# SOURCE DATA

>>>

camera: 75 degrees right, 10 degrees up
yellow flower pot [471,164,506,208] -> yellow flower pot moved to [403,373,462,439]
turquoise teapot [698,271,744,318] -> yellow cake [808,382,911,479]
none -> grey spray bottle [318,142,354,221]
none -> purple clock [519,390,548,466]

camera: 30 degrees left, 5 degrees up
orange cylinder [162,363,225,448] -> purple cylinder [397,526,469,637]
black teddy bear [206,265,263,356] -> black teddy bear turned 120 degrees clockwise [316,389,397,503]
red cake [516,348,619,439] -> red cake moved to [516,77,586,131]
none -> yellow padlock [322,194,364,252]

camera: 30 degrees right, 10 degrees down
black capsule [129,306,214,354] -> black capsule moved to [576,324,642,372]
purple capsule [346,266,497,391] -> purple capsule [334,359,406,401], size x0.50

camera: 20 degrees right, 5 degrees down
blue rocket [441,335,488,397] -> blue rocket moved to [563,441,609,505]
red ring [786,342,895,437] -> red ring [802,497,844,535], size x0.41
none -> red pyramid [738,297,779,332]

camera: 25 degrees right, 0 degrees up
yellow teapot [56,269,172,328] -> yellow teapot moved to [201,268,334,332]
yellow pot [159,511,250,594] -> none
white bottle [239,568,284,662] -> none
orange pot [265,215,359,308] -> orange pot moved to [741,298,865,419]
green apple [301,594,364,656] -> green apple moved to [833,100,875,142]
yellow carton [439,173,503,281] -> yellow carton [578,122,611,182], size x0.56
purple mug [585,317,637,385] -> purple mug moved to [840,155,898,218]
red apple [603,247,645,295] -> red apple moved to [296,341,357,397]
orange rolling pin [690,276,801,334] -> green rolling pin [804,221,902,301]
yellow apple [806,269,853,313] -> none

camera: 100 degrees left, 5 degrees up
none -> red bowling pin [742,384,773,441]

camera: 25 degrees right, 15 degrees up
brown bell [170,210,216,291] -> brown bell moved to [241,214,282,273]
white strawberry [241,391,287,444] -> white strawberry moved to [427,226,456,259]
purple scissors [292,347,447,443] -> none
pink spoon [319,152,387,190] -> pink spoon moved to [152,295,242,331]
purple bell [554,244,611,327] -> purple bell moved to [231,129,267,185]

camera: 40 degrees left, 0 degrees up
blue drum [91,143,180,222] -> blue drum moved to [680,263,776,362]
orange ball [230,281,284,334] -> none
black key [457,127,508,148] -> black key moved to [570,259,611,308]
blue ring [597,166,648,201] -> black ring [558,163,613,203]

<<<

# EXERCISE OBJECTIVE
The full listing above is to be retyped exactly.

# FINAL ANSWER
camera: 75 degrees right, 10 degrees up
yellow flower pot [471,164,506,208] -> yellow flower pot moved to [403,373,462,439]
turquoise teapot [698,271,744,318] -> yellow cake [808,382,911,479]
none -> grey spray bottle [318,142,354,221]
none -> purple clock [519,390,548,466]

camera: 30 degrees left, 5 degrees up
orange cylinder [162,363,225,448] -> purple cylinder [397,526,469,637]
black teddy bear [206,265,263,356] -> black teddy bear turned 120 degrees clockwise [316,389,397,503]
red cake [516,348,619,439] -> red cake moved to [516,77,586,131]
none -> yellow padlock [322,194,364,252]

camera: 30 degrees right, 10 degrees down
black capsule [129,306,214,354] -> black capsule moved to [576,324,642,372]
purple capsule [346,266,497,391] -> purple capsule [334,359,406,401], size x0.50

camera: 20 degrees right, 5 degrees down
blue rocket [441,335,488,397] -> blue rocket moved to [563,441,609,505]
red ring [786,342,895,437] -> red ring [802,497,844,535], size x0.41
none -> red pyramid [738,297,779,332]

camera: 25 degrees right, 0 degrees up
yellow teapot [56,269,172,328] -> yellow teapot moved to [201,268,334,332]
yellow pot [159,511,250,594] -> none
white bottle [239,568,284,662] -> none
orange pot [265,215,359,308] -> orange pot moved to [741,298,865,419]
green apple [301,594,364,656] -> green apple moved to [833,100,875,142]
yellow carton [439,173,503,281] -> yellow carton [578,122,611,182], size x0.56
purple mug [585,317,637,385] -> purple mug moved to [840,155,898,218]
red apple [603,247,645,295] -> red apple moved to [296,341,357,397]
orange rolling pin [690,276,801,334] -> green rolling pin [804,221,902,301]
yellow apple [806,269,853,313] -> none

camera: 100 degrees left, 5 degrees up
none -> red bowling pin [742,384,773,441]

camera: 25 degrees right, 15 degrees up
brown bell [170,210,216,291] -> brown bell moved to [241,214,282,273]
white strawberry [241,391,287,444] -> white strawberry moved to [427,226,456,259]
purple scissors [292,347,447,443] -> none
pink spoon [319,152,387,190] -> pink spoon moved to [152,295,242,331]
purple bell [554,244,611,327] -> purple bell moved to [231,129,267,185]

camera: 40 degrees left, 0 degrees up
blue drum [91,143,180,222] -> blue drum moved to [680,263,776,362]
orange ball [230,281,284,334] -> none
black key [457,127,508,148] -> black key moved to [570,259,611,308]
blue ring [597,166,648,201] -> black ring [558,163,613,203]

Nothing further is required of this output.